* WHAT THE TASK REQUIRES
Starting at the line with "(717, 446) = (579, 471): grey" and going on through the line with "camera: 15 degrees right, 15 degrees down", reproduce each line in the records below exactly and nothing more.

* Spatial reasoning data
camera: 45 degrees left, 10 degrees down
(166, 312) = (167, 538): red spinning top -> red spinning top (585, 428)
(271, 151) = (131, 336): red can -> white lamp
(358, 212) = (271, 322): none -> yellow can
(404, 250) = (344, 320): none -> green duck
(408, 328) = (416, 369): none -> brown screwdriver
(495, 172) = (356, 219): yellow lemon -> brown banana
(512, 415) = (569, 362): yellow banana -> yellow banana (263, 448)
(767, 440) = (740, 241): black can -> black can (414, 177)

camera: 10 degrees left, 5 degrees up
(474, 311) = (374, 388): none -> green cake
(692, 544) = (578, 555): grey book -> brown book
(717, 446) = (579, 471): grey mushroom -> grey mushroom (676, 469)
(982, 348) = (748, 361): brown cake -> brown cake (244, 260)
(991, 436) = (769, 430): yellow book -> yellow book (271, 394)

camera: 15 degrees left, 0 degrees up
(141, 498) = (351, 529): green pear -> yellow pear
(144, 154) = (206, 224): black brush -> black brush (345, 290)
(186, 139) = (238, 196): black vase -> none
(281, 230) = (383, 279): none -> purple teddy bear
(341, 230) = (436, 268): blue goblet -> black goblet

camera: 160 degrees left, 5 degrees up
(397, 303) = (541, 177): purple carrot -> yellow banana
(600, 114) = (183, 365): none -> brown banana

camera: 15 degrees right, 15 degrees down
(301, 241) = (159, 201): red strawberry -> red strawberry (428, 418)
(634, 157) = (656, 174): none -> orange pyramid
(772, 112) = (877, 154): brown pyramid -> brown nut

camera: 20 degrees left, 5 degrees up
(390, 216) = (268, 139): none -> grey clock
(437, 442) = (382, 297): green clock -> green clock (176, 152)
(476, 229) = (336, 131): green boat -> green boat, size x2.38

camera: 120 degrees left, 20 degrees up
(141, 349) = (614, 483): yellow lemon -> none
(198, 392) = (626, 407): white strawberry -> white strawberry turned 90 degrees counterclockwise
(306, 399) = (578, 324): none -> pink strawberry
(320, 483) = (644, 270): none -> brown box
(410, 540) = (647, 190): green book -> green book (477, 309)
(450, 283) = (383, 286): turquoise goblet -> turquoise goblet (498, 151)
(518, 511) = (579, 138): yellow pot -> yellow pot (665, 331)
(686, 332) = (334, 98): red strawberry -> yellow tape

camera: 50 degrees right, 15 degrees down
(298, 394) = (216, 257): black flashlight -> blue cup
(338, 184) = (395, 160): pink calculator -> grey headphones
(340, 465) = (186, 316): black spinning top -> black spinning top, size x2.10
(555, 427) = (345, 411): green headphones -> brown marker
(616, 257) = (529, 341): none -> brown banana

* EXERCISE ANSWER
(717, 446) = (579, 471): grey mushroom -> grey mushroom (676, 469)
(982, 348) = (748, 361): brown cake -> brown cake (244, 260)
(991, 436) = (769, 430): yellow book -> yellow book (271, 394)

camera: 15 degrees left, 0 degrees up
(141, 498) = (351, 529): green pear -> yellow pear
(144, 154) = (206, 224): black brush -> black brush (345, 290)
(186, 139) = (238, 196): black vase -> none
(281, 230) = (383, 279): none -> purple teddy bear
(341, 230) = (436, 268): blue goblet -> black goblet

camera: 160 degrees left, 5 degrees up
(397, 303) = (541, 177): purple carrot -> yellow banana
(600, 114) = (183, 365): none -> brown banana

camera: 15 degrees right, 15 degrees down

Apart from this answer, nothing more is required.